- Task directions -
Please return every record below exactly as it stands.

- Input data -
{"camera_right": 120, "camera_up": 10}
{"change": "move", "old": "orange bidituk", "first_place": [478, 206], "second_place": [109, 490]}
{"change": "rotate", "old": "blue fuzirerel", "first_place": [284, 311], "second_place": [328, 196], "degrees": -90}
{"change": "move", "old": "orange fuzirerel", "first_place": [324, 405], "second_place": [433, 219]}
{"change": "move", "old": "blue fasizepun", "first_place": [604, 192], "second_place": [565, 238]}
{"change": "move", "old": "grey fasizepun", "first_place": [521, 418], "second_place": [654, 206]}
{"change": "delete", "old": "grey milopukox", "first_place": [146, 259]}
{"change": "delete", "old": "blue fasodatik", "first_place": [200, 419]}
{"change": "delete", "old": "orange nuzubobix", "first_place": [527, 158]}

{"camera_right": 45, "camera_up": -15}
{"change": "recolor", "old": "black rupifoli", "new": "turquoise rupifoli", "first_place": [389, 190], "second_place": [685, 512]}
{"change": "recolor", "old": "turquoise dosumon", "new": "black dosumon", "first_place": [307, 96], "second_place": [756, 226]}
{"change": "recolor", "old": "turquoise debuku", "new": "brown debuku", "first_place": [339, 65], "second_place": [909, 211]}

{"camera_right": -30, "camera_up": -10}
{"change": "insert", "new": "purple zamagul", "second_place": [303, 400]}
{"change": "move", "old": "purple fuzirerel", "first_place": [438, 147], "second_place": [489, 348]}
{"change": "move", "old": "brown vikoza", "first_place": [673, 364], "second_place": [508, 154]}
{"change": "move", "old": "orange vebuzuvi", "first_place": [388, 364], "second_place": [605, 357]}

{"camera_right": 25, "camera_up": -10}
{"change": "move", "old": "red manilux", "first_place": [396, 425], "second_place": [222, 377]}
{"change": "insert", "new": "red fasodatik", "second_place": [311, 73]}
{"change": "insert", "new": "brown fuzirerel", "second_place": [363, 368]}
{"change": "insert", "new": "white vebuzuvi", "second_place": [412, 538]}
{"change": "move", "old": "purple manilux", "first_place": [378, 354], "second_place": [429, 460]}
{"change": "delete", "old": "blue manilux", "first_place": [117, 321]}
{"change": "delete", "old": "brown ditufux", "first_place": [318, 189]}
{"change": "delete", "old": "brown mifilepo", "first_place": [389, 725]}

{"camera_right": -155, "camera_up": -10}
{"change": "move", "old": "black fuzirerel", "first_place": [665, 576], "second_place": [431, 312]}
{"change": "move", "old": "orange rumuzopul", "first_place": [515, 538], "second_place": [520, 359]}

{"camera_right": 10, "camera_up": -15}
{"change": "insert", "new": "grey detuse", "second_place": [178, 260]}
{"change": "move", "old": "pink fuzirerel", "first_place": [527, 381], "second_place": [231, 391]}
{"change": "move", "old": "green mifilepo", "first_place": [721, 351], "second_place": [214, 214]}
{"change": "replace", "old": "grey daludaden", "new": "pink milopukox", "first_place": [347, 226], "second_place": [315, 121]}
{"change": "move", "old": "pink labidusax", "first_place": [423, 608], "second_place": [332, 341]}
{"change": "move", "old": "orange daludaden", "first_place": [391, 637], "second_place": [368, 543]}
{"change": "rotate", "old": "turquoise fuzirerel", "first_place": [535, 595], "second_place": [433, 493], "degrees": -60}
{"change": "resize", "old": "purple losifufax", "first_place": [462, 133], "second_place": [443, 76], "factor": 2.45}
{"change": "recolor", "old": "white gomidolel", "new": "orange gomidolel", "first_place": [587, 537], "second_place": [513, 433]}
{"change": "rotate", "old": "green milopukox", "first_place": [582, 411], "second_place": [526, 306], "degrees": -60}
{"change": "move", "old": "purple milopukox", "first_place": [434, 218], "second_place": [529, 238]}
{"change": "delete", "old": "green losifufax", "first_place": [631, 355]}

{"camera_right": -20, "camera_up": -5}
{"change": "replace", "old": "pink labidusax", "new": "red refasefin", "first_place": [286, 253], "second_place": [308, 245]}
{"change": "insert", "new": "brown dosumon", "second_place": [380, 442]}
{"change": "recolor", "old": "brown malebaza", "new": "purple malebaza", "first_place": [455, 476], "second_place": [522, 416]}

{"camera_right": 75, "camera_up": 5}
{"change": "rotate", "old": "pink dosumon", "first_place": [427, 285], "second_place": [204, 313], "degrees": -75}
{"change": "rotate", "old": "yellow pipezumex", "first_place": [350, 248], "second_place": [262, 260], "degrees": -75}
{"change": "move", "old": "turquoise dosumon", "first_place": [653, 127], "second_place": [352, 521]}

- Solution to the problem -
{"camera_right": 120, "camera_up": 10}
{"change": "move", "old": "orange bidituk", "first_place": [478, 206], "second_place": [109, 490]}
{"change": "rotate", "old": "blue fuzirerel", "first_place": [284, 311], "second_place": [328, 196], "degrees": -90}
{"change": "move", "old": "orange fuzirerel", "first_place": [324, 405], "second_place": [433, 219]}
{"change": "move", "old": "blue fasizepun", "first_place": [604, 192], "second_place": [565, 238]}
{"change": "move", "old": "grey fasizepun", "first_place": [521, 418], "second_place": [654, 206]}
{"change": "delete", "old": "grey milopukox", "first_place": [146, 259]}
{"change": "delete", "old": "blue fasodatik", "first_place": [200, 419]}
{"change": "delete", "old": "orange nuzubobix", "first_place": [527, 158]}

{"camera_right": 45, "camera_up": -15}
{"change": "recolor", "old": "black rupifoli", "new": "turquoise rupifoli", "first_place": [389, 190], "second_place": [685, 512]}
{"change": "recolor", "old": "turquoise dosumon", "new": "black dosumon", "first_place": [307, 96], "second_place": [756, 226]}
{"change": "recolor", "old": "turquoise debuku", "new": "brown debuku", "first_place": [339, 65], "second_place": [909, 211]}

{"camera_right": -30, "camera_up": -10}
{"change": "insert", "new": "purple zamagul", "second_place": [303, 400]}
{"change": "move", "old": "purple fuzirerel", "first_place": [438, 147], "second_place": [489, 348]}
{"change": "move", "old": "brown vikoza", "first_place": [673, 364], "second_place": [508, 154]}
{"change": "move", "old": "orange vebuzuvi", "first_place": [388, 364], "second_place": [605, 357]}

{"camera_right": 25, "camera_up": -10}
{"change": "move", "old": "red manilux", "first_place": [396, 425], "second_place": [222, 377]}
{"change": "insert", "new": "red fasodatik", "second_place": [311, 73]}
{"change": "insert", "new": "brown fuzirerel", "second_place": [363, 368]}
{"change": "insert", "new": "white vebuzuvi", "second_place": [412, 538]}
{"change": "move", "old": "purple manilux", "first_place": [378, 354], "second_place": [429, 460]}
{"change": "delete", "old": "blue manilux", "first_place": [117, 321]}
{"change": "delete", "old": "brown ditufux", "first_place": [318, 189]}
{"change": "delete", "old": "brown mifilepo", "first_place": [389, 725]}

{"camera_right": -155, "camera_up": -10}
{"change": "move", "old": "black fuzirerel", "first_place": [665, 576], "second_place": [431, 312]}
{"change": "move", "old": "orange rumuzopul", "first_place": [515, 538], "second_place": [520, 359]}

{"camera_right": 10, "camera_up": -15}
{"change": "insert", "new": "grey detuse", "second_place": [178, 260]}
{"change": "move", "old": "pink fuzirerel", "first_place": [527, 381], "second_place": [231, 391]}
{"change": "move", "old": "green mifilepo", "first_place": [721, 351], "second_place": [214, 214]}
{"change": "replace", "old": "grey daludaden", "new": "pink milopukox", "first_place": [347, 226], "second_place": [315, 121]}
{"change": "move", "old": "pink labidusax", "first_place": [423, 608], "second_place": [332, 341]}
{"change": "move", "old": "orange daludaden", "first_place": [391, 637], "second_place": [368, 543]}
{"change": "rotate", "old": "turquoise fuzirerel", "first_place": [535, 595], "second_place": [433, 493], "degrees": -60}
{"change": "resize", "old": "purple losifufax", "first_place": [462, 133], "second_place": [443, 76], "factor": 2.45}
{"change": "recolor", "old": "white gomidolel", "new": "orange gomidolel", "first_place": [587, 537], "second_place": [513, 433]}
{"change": "rotate", "old": "green milopukox", "first_place": [582, 411], "second_place": [526, 306], "degrees": -60}
{"change": "move", "old": "purple milopukox", "first_place": [434, 218], "second_place": [529, 238]}
{"change": "delete", "old": "green losifufax", "first_place": [631, 355]}

{"camera_right": -20, "camera_up": -5}
{"change": "replace", "old": "pink labidusax", "new": "red refasefin", "first_place": [286, 253], "second_place": [308, 245]}
{"change": "insert", "new": "brown dosumon", "second_place": [380, 442]}
{"change": "recolor", "old": "brown malebaza", "new": "purple malebaza", "first_place": [455, 476], "second_place": [522, 416]}

{"camera_right": 75, "camera_up": 5}
{"change": "rotate", "old": "pink dosumon", "first_place": [427, 285], "second_place": [204, 313], "degrees": -75}
{"change": "rotate", "old": "yellow pipezumex", "first_place": [350, 248], "second_place": [262, 260], "degrees": -75}
{"change": "move", "old": "turquoise dosumon", "first_place": [653, 127], "second_place": [352, 521]}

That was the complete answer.